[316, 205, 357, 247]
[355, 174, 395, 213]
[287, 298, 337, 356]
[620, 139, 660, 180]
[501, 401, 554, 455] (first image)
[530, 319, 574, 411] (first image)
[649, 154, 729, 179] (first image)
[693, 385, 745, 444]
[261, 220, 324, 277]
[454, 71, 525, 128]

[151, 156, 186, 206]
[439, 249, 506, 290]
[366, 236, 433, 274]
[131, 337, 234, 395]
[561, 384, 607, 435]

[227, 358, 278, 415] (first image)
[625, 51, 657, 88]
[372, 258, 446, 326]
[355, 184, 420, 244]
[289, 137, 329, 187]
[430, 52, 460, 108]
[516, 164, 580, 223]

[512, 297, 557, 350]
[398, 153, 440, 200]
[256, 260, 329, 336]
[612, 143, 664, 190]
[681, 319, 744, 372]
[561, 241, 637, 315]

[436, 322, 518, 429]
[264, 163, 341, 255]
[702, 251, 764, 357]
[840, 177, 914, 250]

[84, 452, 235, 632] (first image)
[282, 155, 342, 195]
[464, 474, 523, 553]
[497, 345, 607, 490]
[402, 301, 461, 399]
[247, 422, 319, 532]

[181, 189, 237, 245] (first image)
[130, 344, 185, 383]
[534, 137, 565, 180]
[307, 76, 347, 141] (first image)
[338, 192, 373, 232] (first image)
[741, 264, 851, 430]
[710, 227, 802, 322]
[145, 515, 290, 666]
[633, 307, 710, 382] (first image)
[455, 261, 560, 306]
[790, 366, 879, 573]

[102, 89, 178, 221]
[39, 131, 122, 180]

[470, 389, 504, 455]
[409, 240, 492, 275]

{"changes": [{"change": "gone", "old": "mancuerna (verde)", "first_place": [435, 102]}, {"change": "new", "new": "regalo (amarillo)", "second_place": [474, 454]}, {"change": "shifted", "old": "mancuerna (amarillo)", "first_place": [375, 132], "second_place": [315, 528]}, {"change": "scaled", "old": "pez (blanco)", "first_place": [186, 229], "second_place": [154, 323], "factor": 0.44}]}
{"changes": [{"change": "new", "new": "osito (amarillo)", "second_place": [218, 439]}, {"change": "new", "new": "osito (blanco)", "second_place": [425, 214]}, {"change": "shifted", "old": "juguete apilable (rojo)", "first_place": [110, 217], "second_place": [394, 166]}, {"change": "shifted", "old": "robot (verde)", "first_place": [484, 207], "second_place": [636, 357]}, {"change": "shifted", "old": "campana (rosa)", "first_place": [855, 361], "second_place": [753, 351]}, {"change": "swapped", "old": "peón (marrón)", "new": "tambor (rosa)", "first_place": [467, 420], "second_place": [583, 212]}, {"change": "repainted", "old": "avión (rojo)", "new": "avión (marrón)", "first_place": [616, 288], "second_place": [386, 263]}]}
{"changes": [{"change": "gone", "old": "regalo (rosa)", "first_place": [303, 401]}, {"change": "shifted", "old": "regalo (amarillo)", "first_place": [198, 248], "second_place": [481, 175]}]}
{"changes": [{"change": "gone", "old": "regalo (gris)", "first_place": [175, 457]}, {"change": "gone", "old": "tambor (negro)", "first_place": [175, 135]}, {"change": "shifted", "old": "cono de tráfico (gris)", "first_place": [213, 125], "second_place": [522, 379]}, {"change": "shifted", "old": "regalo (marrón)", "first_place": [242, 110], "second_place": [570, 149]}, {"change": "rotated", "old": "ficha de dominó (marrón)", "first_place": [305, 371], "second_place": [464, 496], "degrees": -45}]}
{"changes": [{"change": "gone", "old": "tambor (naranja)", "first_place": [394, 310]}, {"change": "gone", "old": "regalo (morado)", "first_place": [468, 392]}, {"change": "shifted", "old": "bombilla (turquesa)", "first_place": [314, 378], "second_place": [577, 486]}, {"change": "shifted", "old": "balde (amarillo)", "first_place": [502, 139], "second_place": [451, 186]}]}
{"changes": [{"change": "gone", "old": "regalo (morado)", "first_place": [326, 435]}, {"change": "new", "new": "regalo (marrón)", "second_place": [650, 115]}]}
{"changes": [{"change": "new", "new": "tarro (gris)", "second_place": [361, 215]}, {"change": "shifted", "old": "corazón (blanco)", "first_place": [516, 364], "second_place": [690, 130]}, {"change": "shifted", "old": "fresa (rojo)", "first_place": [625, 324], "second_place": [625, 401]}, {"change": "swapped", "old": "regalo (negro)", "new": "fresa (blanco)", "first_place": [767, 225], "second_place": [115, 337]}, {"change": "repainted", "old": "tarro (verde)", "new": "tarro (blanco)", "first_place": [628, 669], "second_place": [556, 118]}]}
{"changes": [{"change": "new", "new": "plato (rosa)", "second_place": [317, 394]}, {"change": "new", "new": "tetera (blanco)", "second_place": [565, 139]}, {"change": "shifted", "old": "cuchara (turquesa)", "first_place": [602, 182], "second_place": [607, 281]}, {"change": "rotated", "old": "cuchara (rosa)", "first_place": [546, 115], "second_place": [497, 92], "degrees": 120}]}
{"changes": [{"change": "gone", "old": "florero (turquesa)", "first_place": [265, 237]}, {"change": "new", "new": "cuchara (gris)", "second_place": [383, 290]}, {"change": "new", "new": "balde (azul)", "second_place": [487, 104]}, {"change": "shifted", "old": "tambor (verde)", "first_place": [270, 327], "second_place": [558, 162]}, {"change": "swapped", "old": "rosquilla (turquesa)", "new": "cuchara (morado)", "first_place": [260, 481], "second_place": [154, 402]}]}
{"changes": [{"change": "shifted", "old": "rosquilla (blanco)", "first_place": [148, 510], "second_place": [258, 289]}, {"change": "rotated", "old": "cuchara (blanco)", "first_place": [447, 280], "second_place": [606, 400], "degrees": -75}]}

######

Exercise: Reproduce the entries above exactly.

Your response:
[316, 205, 357, 247]
[355, 174, 395, 213]
[287, 298, 337, 356]
[620, 139, 660, 180]
[501, 401, 554, 455] (first image)
[530, 319, 574, 411] (first image)
[649, 154, 729, 179] (first image)
[693, 385, 745, 444]
[261, 220, 324, 277]
[454, 71, 525, 128]

[151, 156, 186, 206]
[439, 249, 506, 290]
[366, 236, 433, 274]
[131, 337, 234, 395]
[561, 384, 607, 435]

[227, 358, 278, 415] (first image)
[625, 51, 657, 88]
[372, 258, 446, 326]
[355, 184, 420, 244]
[289, 137, 329, 187]
[430, 52, 460, 108]
[516, 164, 580, 223]

[512, 297, 557, 350]
[398, 153, 440, 200]
[256, 260, 329, 336]
[612, 143, 664, 190]
[681, 319, 744, 372]
[561, 241, 637, 315]

[436, 322, 518, 429]
[264, 163, 341, 255]
[702, 251, 764, 357]
[840, 177, 914, 250]

[84, 452, 235, 632] (first image)
[282, 155, 342, 195]
[464, 474, 523, 553]
[497, 345, 607, 490]
[402, 301, 461, 399]
[247, 422, 319, 532]

[181, 189, 237, 245] (first image)
[130, 344, 185, 383]
[534, 137, 565, 180]
[307, 76, 347, 141] (first image)
[338, 192, 373, 232] (first image)
[741, 264, 851, 430]
[710, 227, 802, 322]
[145, 515, 290, 666]
[633, 307, 710, 382] (first image)
[455, 261, 560, 306]
[790, 366, 879, 573]

[102, 89, 178, 221]
[39, 131, 122, 180]

[470, 389, 504, 455]
[409, 240, 492, 275]

{"changes": [{"change": "gone", "old": "mancuerna (verde)", "first_place": [435, 102]}, {"change": "new", "new": "regalo (amarillo)", "second_place": [474, 454]}, {"change": "shifted", "old": "mancuerna (amarillo)", "first_place": [375, 132], "second_place": [315, 528]}, {"change": "scaled", "old": "pez (blanco)", "first_place": [186, 229], "second_place": [154, 323], "factor": 0.44}]}
{"changes": [{"change": "new", "new": "osito (amarillo)", "second_place": [218, 439]}, {"change": "new", "new": "osito (blanco)", "second_place": [425, 214]}, {"change": "shifted", "old": "juguete apilable (rojo)", "first_place": [110, 217], "second_place": [394, 166]}, {"change": "shifted", "old": "robot (verde)", "first_place": [484, 207], "second_place": [636, 357]}, {"change": "shifted", "old": "campana (rosa)", "first_place": [855, 361], "second_place": [753, 351]}, {"change": "swapped", "old": "peón (marrón)", "new": "tambor (rosa)", "first_place": [467, 420], "second_place": [583, 212]}, {"change": "repainted", "old": "avión (rojo)", "new": "avión (marrón)", "first_place": [616, 288], "second_place": [386, 263]}]}
{"changes": [{"change": "gone", "old": "regalo (rosa)", "first_place": [303, 401]}, {"change": "shifted", "old": "regalo (amarillo)", "first_place": [198, 248], "second_place": [481, 175]}]}
{"changes": [{"change": "gone", "old": "regalo (gris)", "first_place": [175, 457]}, {"change": "gone", "old": "tambor (negro)", "first_place": [175, 135]}, {"change": "shifted", "old": "cono de tráfico (gris)", "first_place": [213, 125], "second_place": [522, 379]}, {"change": "shifted", "old": "regalo (marrón)", "first_place": [242, 110], "second_place": [570, 149]}, {"change": "rotated", "old": "ficha de dominó (marrón)", "first_place": [305, 371], "second_place": [464, 496], "degrees": -45}]}
{"changes": [{"change": "gone", "old": "tambor (naranja)", "first_place": [394, 310]}, {"change": "gone", "old": "regalo (morado)", "first_place": [468, 392]}, {"change": "shifted", "old": "bombilla (turquesa)", "first_place": [314, 378], "second_place": [577, 486]}, {"change": "shifted", "old": "balde (amarillo)", "first_place": [502, 139], "second_place": [451, 186]}]}
{"changes": [{"change": "gone", "old": "regalo (morado)", "first_place": [326, 435]}, {"change": "new", "new": "regalo (marrón)", "second_place": [650, 115]}]}
{"changes": [{"change": "new", "new": "tarro (gris)", "second_place": [361, 215]}, {"change": "shifted", "old": "corazón (blanco)", "first_place": [516, 364], "second_place": [690, 130]}, {"change": "shifted", "old": "fresa (rojo)", "first_place": [625, 324], "second_place": [625, 401]}, {"change": "swapped", "old": "regalo (negro)", "new": "fresa (blanco)", "first_place": [767, 225], "second_place": [115, 337]}, {"change": "repainted", "old": "tarro (verde)", "new": "tarro (blanco)", "first_place": [628, 669], "second_place": [556, 118]}]}
{"changes": [{"change": "new", "new": "plato (rosa)", "second_place": [317, 394]}, {"change": "new", "new": "tetera (blanco)", "second_place": [565, 139]}, {"change": "shifted", "old": "cuchara (turquesa)", "first_place": [602, 182], "second_place": [607, 281]}, {"change": "rotated", "old": "cuchara (rosa)", "first_place": [546, 115], "second_place": [497, 92], "degrees": 120}]}
{"changes": [{"change": "gone", "old": "florero (turquesa)", "first_place": [265, 237]}, {"change": "new", "new": "cuchara (gris)", "second_place": [383, 290]}, {"change": "new", "new": "balde (azul)", "second_place": [487, 104]}, {"change": "shifted", "old": "tambor (verde)", "first_place": [270, 327], "second_place": [558, 162]}, {"change": "swapped", "old": "rosquilla (turquesa)", "new": "cuchara (morado)", "first_place": [260, 481], "second_place": [154, 402]}]}
{"changes": [{"change": "shifted", "old": "rosquilla (blanco)", "first_place": [148, 510], "second_place": [258, 289]}, {"change": "rotated", "old": "cuchara (blanco)", "first_place": [447, 280], "second_place": [606, 400], "degrees": -75}]}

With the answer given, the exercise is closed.